Provided information →
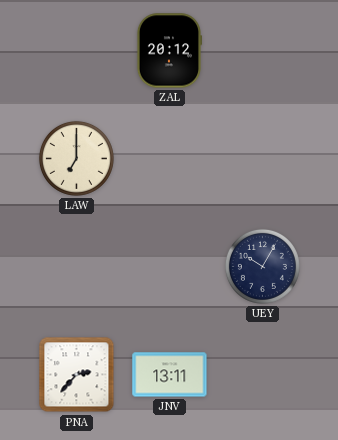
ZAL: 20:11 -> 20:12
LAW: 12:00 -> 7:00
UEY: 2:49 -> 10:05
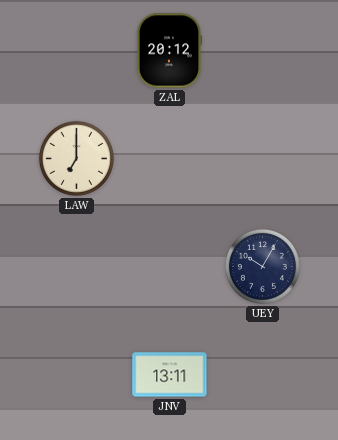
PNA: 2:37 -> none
...
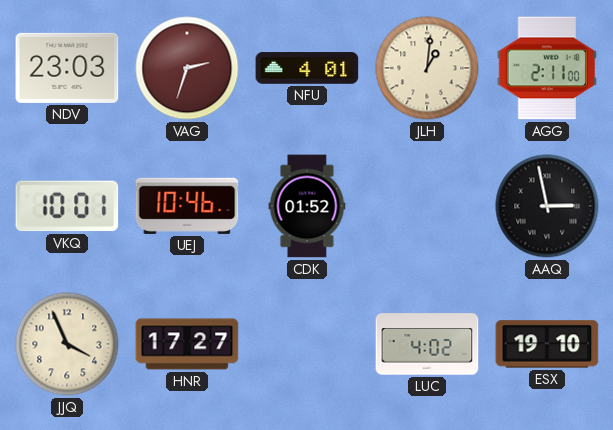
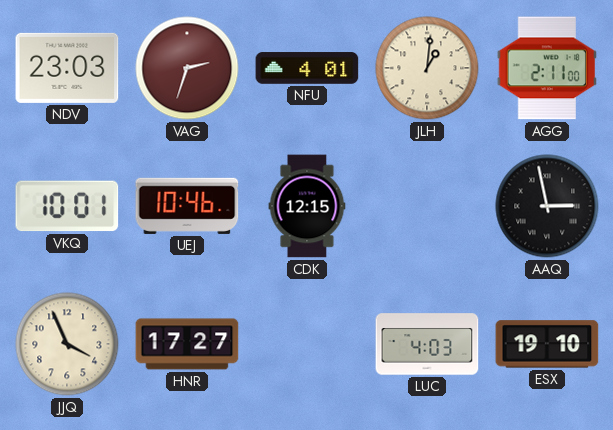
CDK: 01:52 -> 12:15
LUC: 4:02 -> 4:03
---
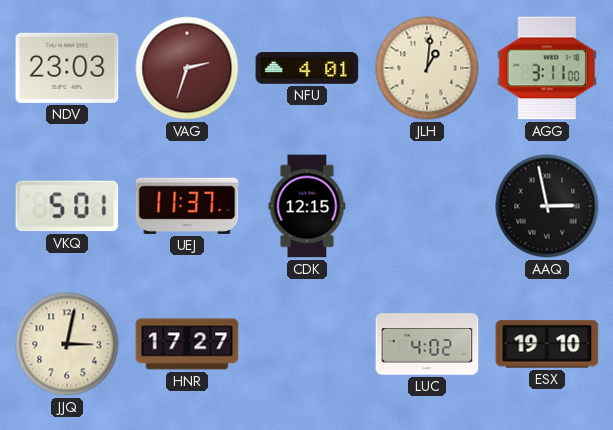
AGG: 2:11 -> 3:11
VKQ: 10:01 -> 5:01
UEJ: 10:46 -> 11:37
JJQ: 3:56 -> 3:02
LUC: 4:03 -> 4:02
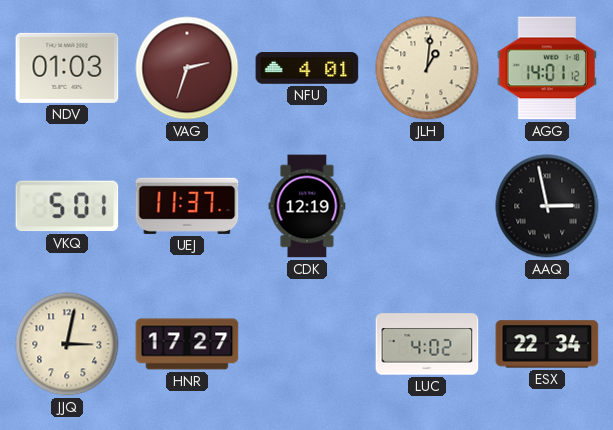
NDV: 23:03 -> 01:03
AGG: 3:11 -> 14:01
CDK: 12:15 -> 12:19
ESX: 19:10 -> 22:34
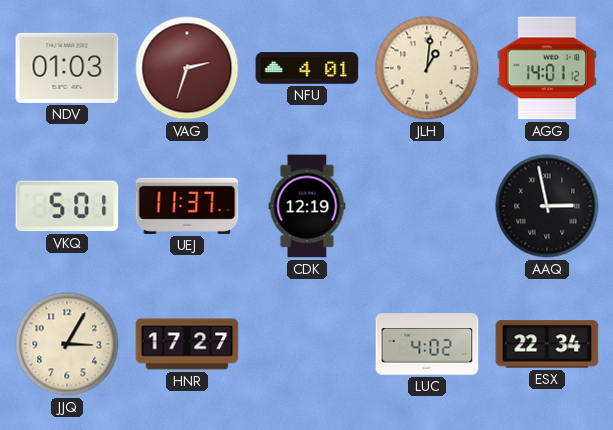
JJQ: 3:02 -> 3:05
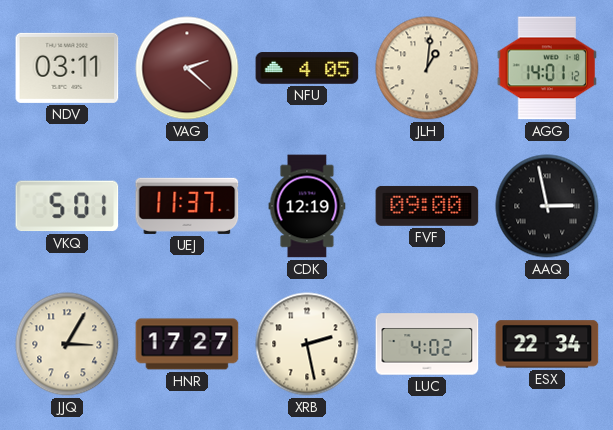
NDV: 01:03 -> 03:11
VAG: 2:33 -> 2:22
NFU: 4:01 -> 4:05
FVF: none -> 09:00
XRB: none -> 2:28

Short task →
Rewrite the records starting at the line that contains "NDV: 01:03 -> 03:11" and ending at the line that contains "XRB: none -> 2:28", changing every "none" to "blank" and leaving everything else unchanged. Give only those lines.

Exercise result →
NDV: 01:03 -> 03:11
VAG: 2:33 -> 2:22
NFU: 4:01 -> 4:05
FVF: blank -> 09:00
XRB: blank -> 2:28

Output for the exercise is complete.